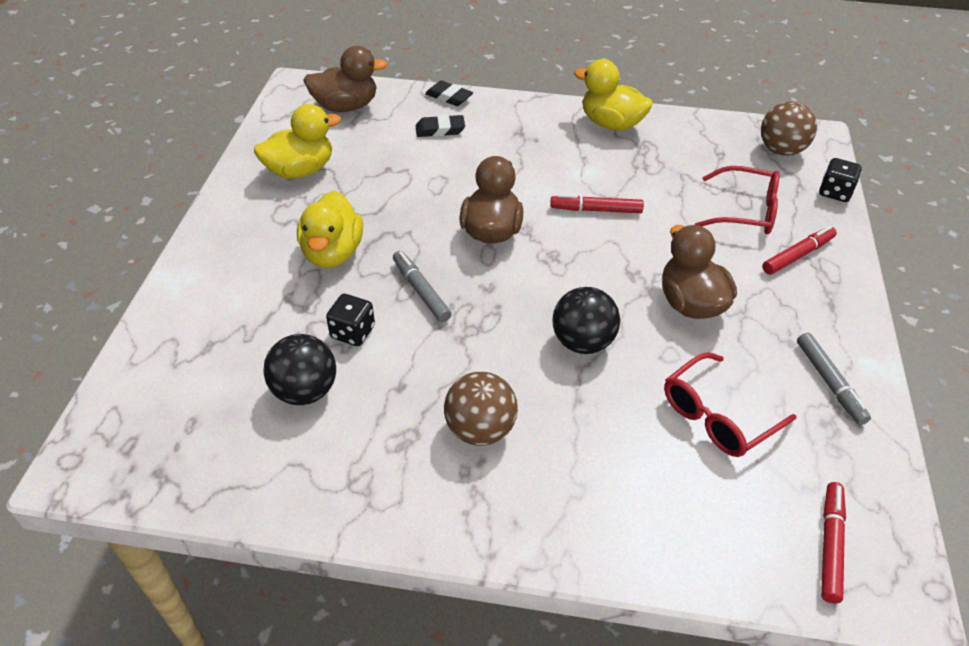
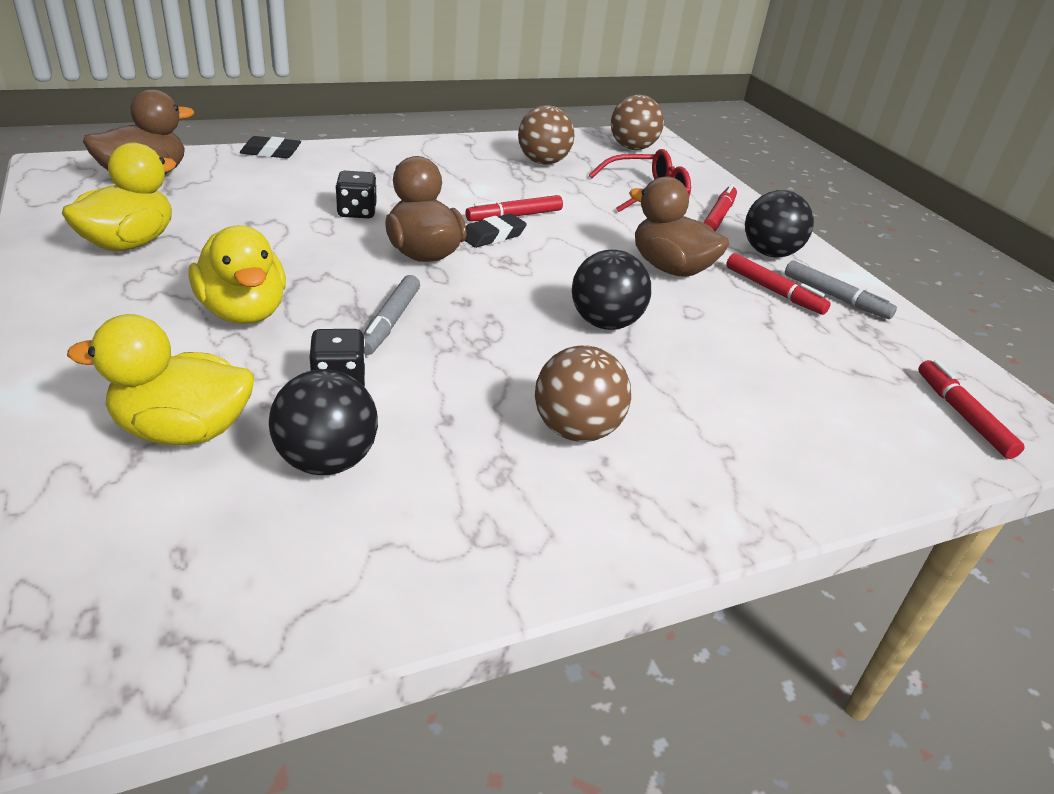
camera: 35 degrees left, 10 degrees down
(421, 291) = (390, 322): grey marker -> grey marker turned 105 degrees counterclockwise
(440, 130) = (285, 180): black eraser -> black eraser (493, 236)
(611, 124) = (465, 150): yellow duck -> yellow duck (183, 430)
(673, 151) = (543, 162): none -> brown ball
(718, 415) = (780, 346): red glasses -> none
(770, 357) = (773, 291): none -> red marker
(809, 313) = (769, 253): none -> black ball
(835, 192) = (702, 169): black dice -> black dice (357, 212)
━━━━━━━━━━━━━━━━━━━━━━━━━━━━━━
TASK BRIEF
Print exactly the lines of the records from the one containing "(718, 415) = (780, 346): red glasses -> none" through the end, and nothing besides them.

RESULT OF THE TASK
(718, 415) = (780, 346): red glasses -> none
(770, 357) = (773, 291): none -> red marker
(809, 313) = (769, 253): none -> black ball
(835, 192) = (702, 169): black dice -> black dice (357, 212)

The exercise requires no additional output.